TASK GOAL =>
Only the lines below starting at the one containing "renato@report: [1120,515,1582,859] ->" and ending at the one containing "#expenses: [203,51,631,347] ->" belong in the answer, each copied exactly.

Before and after coordinates
====

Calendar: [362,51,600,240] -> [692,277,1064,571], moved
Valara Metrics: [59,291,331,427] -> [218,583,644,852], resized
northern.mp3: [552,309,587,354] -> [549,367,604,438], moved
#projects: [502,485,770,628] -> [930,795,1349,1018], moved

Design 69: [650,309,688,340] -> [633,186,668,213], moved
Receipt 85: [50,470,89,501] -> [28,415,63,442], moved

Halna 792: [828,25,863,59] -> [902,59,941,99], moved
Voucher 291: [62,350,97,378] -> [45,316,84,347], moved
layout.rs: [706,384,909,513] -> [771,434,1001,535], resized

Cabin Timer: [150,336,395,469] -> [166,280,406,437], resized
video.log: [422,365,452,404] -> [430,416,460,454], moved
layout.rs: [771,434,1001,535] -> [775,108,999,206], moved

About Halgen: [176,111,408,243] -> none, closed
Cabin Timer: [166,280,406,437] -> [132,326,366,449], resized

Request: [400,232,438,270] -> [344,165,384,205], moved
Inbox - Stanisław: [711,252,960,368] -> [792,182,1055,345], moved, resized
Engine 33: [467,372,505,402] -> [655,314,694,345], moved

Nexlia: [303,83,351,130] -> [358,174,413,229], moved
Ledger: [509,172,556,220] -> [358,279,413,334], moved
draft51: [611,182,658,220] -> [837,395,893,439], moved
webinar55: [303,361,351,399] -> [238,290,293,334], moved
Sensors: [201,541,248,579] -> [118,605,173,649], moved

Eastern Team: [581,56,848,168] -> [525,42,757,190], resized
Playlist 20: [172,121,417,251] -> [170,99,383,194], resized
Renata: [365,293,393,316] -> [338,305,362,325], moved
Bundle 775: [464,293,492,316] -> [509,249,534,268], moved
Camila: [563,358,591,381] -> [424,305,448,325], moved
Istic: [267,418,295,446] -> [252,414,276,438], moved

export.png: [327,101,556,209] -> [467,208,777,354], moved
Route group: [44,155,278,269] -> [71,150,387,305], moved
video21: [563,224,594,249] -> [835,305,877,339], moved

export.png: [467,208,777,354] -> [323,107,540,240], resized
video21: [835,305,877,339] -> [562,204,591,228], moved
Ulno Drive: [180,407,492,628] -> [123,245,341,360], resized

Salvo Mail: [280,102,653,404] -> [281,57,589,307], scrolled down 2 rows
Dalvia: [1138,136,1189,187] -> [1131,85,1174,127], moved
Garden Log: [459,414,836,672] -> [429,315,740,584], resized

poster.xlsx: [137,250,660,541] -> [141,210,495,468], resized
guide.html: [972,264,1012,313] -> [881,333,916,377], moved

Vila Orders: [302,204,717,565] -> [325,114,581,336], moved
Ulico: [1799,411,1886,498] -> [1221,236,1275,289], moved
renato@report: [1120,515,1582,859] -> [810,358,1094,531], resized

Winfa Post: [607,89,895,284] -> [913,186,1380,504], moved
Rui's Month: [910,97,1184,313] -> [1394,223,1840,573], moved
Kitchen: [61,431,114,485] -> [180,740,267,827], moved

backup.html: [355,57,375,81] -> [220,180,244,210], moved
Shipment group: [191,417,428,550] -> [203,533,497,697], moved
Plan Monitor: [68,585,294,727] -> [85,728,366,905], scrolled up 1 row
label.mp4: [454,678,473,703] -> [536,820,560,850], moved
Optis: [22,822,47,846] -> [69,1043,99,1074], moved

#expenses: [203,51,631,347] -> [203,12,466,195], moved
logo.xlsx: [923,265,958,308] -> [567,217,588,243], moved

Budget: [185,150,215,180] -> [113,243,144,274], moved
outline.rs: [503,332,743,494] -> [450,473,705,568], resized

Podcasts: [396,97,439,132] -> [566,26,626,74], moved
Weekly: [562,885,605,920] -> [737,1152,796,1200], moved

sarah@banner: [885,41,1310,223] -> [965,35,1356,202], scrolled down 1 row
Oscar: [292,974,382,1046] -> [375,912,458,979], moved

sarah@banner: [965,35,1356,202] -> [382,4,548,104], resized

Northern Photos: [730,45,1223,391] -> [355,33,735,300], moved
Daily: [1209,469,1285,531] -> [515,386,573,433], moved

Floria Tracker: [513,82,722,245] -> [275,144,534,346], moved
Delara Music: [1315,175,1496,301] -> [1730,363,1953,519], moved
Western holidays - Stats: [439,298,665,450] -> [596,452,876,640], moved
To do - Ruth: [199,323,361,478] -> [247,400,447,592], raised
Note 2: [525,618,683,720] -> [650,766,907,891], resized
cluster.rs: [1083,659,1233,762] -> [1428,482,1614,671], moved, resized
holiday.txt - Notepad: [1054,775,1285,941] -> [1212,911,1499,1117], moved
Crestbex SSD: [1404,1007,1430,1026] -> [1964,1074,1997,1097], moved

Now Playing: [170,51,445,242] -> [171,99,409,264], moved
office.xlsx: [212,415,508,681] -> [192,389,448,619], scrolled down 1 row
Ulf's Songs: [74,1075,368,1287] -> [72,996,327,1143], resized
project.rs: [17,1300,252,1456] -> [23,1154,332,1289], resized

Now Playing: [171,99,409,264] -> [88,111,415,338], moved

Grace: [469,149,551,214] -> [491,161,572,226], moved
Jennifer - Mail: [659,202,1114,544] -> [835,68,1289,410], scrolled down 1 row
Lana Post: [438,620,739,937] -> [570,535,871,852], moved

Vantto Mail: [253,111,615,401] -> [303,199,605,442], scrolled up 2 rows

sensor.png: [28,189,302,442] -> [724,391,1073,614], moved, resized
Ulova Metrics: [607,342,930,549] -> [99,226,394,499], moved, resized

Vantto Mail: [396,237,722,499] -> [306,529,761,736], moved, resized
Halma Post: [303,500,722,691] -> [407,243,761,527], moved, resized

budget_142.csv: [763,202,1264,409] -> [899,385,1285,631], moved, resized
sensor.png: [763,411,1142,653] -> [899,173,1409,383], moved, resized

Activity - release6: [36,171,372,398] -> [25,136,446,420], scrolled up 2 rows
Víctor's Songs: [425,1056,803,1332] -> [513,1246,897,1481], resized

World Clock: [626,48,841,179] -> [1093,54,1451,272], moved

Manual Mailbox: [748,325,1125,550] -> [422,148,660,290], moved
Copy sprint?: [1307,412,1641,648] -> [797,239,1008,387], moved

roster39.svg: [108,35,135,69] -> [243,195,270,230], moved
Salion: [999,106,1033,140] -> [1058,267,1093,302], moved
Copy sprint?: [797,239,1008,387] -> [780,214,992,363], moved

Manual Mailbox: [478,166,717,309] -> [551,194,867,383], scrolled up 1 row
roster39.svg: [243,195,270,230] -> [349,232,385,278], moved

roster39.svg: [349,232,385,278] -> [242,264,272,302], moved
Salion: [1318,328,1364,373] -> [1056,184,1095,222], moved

====

EXERCISE RESULT =>
renato@report: [1120,515,1582,859] -> [810,358,1094,531], resized

Winfa Post: [607,89,895,284] -> [913,186,1380,504], moved
Rui's Month: [910,97,1184,313] -> [1394,223,1840,573], moved
Kitchen: [61,431,114,485] -> [180,740,267,827], moved

backup.html: [355,57,375,81] -> [220,180,244,210], moved
Shipment group: [191,417,428,550] -> [203,533,497,697], moved
Plan Monitor: [68,585,294,727] -> [85,728,366,905], scrolled up 1 row
label.mp4: [454,678,473,703] -> [536,820,560,850], moved
Optis: [22,822,47,846] -> [69,1043,99,1074], moved

#expenses: [203,51,631,347] -> [203,12,466,195], moved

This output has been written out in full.